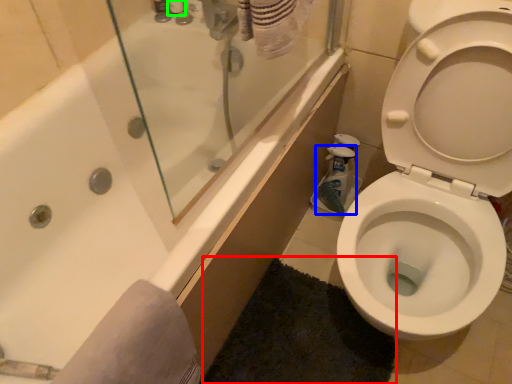
Question: Based on their relative distances, which object is farther from bath mat (highlighted by a red box)? Choose from cleaning product (highlighted by a blue box) and toiletry (highlighted by a green box).

Choices:
 (A) cleaning product
 (B) toiletry

Answer: (B)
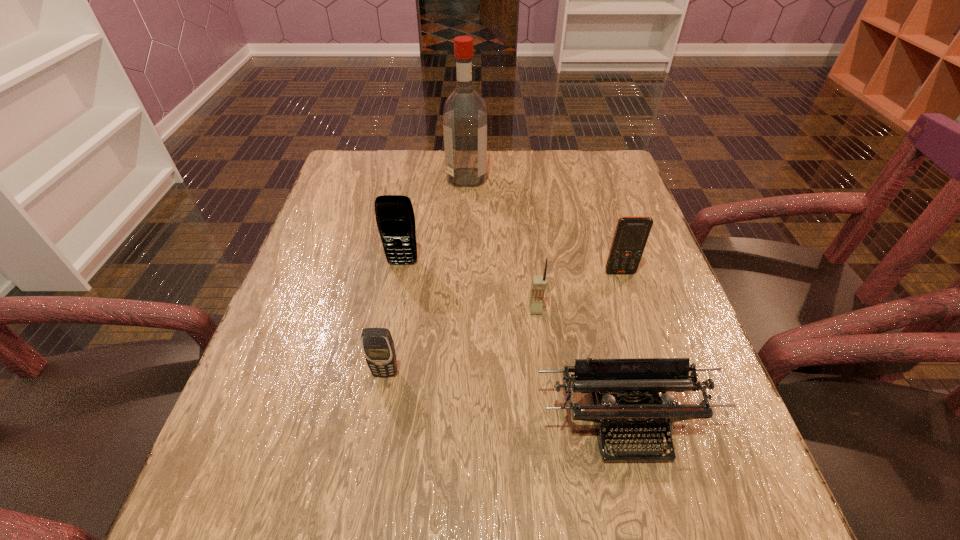
Where is `liquor`? liquor is located at coordinates pos(465,112).

Identify the location of the farthest object. (465, 112).

Locate an element on the screen. The image size is (960, 540). the second farthest object is located at coordinates (395, 219).

At what (x,y) coordinates should I click in order to perform the action: click on the second farthest cellular telephone. Please return your answer as a coordinate pair (x, y). The image size is (960, 540). Looking at the image, I should click on click(631, 234).

Locate an element on the screen. the third farthest object is located at coordinates (631, 234).

Locate an element on the screen. the third cellular telephone from left to right is located at coordinates (538, 285).

I want to click on the third farthest cellular telephone, so click(538, 285).

Find the location of a particular element. This screenshot has width=960, height=540. the shortest cellular telephone is located at coordinates (378, 347).

Where is `the fifth farthest object`? This screenshot has height=540, width=960. the fifth farthest object is located at coordinates (378, 347).

Locate an element on the screen. the shortest object is located at coordinates (628, 412).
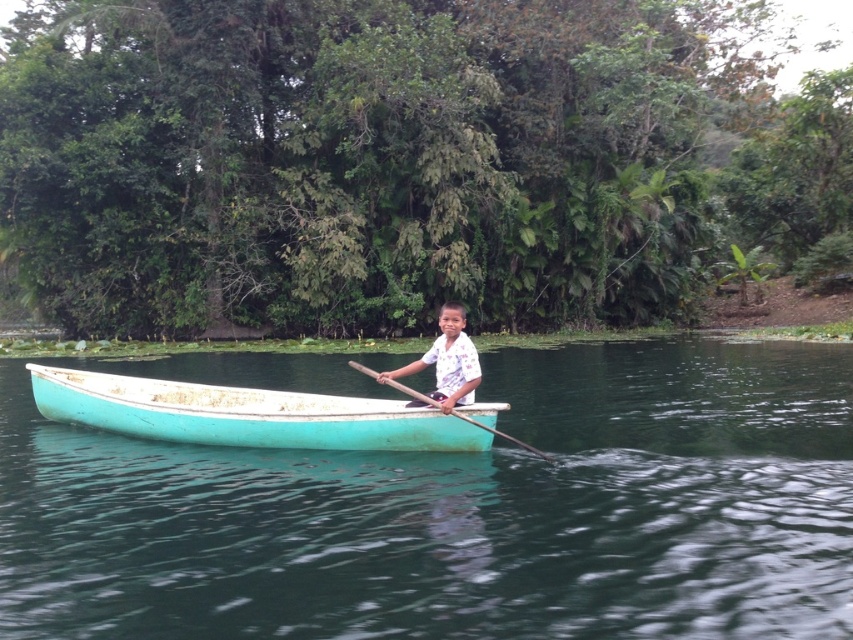
Find the location of a particular element. This screenshot has width=853, height=640. teal painted wood boat at center is located at coordinates (245, 413).

Locate an element on the screen. Image resolution: width=853 pixels, height=640 pixels. teal painted wood boat at center is located at coordinates (245, 413).

Measure the distance from teal painted wood boat at center to wooden at center.

1.65 meters

Which is in front, point (125, 392) or point (527, 449)?

Positioned in front is point (527, 449).

Is point (67, 369) more distant than point (387, 380)?

That is True.

Where is `teal painted wood boat at center`? This screenshot has width=853, height=640. teal painted wood boat at center is located at coordinates (245, 413).

This screenshot has width=853, height=640. I want to click on teal wooden boat at center, so click(461, 513).

Is teal wooden boat at center closer to camera compared to white printed shirt at center?

Yes, teal wooden boat at center is closer to the viewer.

Find the location of a particular element. teal wooden boat at center is located at coordinates (461, 513).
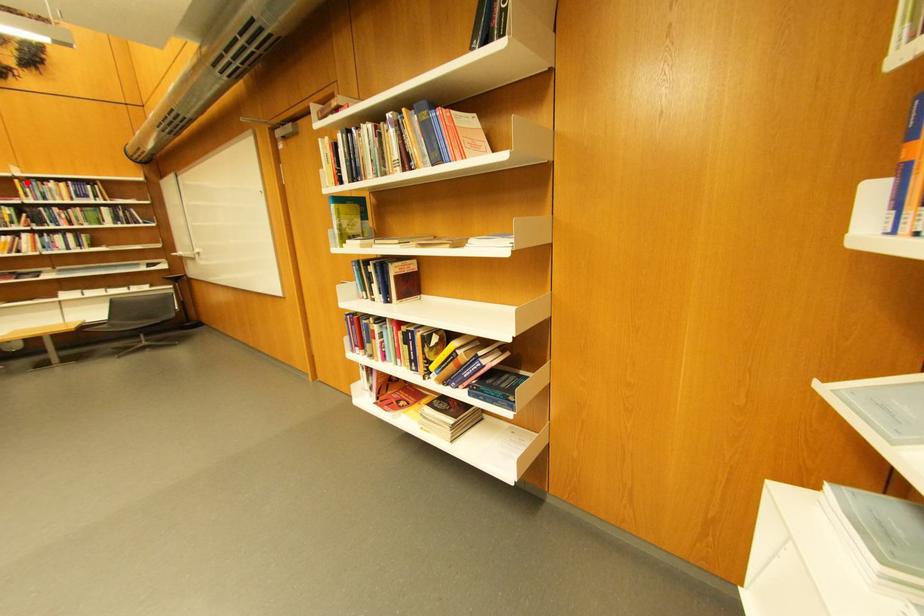
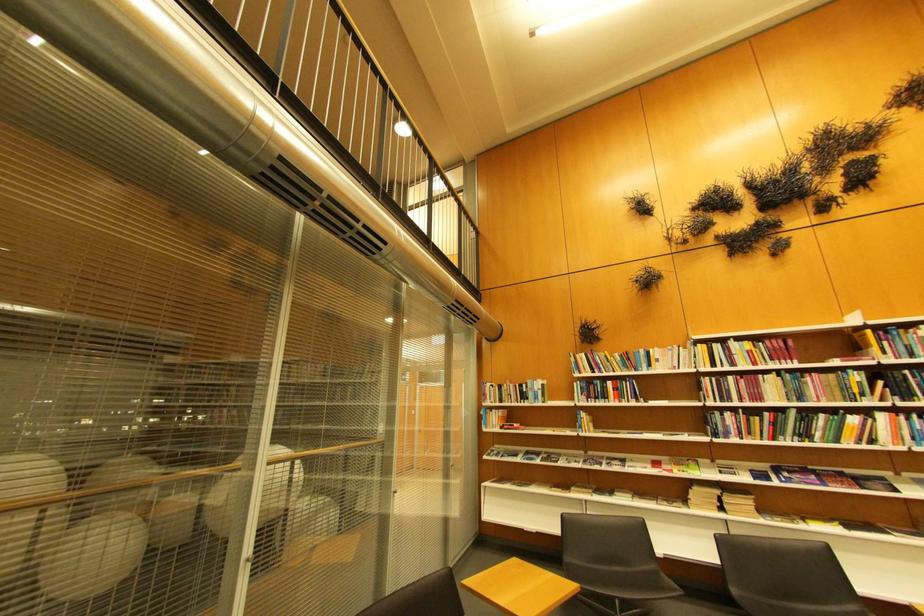
Question: I am providing you with two images of the same scene from different viewpoints. In image1, a red point is highlighted. Considering the same 3D point in image2, which of the following is correct?

Choices:
 (A) It is closer
 (B) It is farther

Answer: (A)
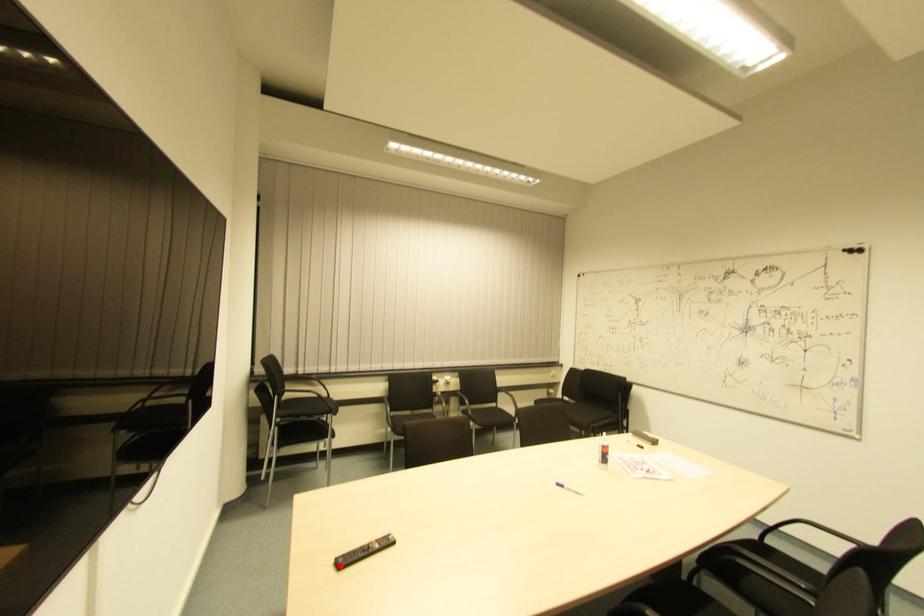
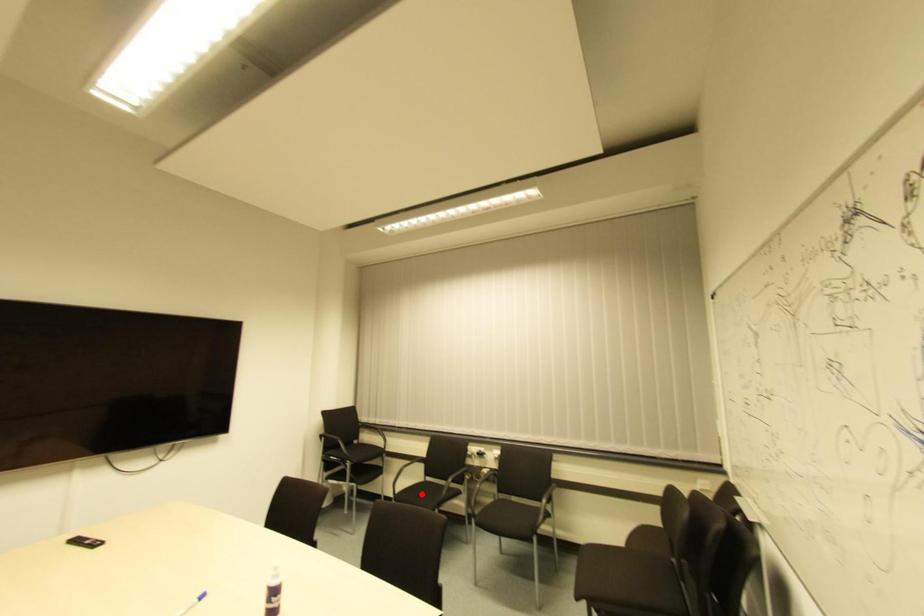
I am providing you with two images of the same scene from different viewpoints. A red point is marked on the first image and another point is marked on the second image. Is the marked point in image1 the same physical position as the marked point in image2?

No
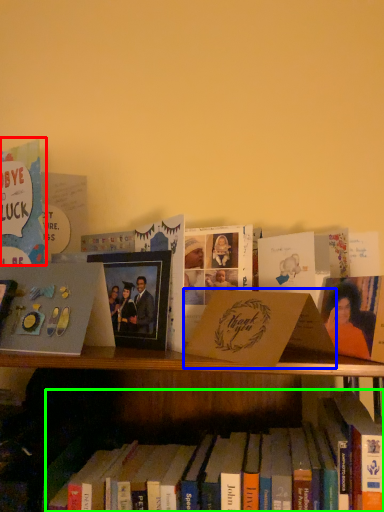
Question: Which is nearer to the book (highlighted by a red box)? paperback book (highlighted by a blue box) or book (highlighted by a green box).

Choices:
 (A) paperback book
 (B) book

Answer: (A)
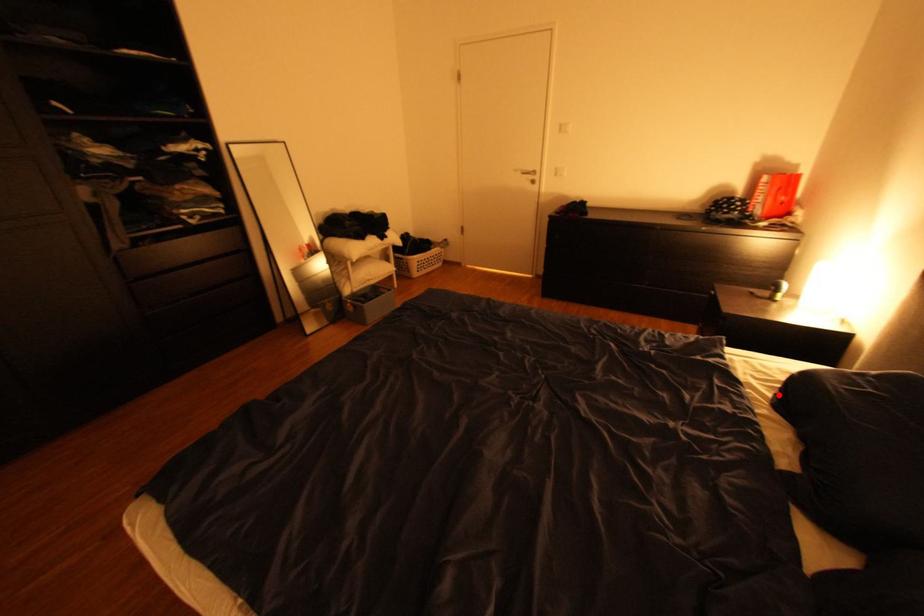
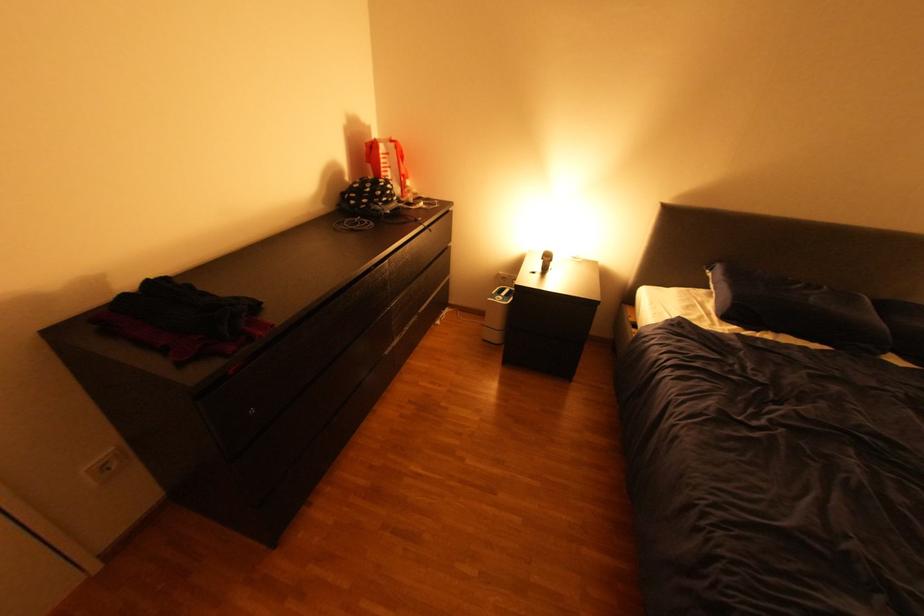
Find the pixel in the second image that matches the highlighted location in the first image.

(745, 326)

-- How to complete this task --
Please gather every line from the entries above that contains the word "Where".

-- Answer section --
Where is `liquor`? liquor is located at coordinates pos(465,112).
Where is `the fifth farthest object`? This screenshot has height=540, width=960. the fifth farthest object is located at coordinates (378, 347).
Where is `teal painted wood boat at center`? This screenshot has width=853, height=640. teal painted wood boat at center is located at coordinates (245, 413).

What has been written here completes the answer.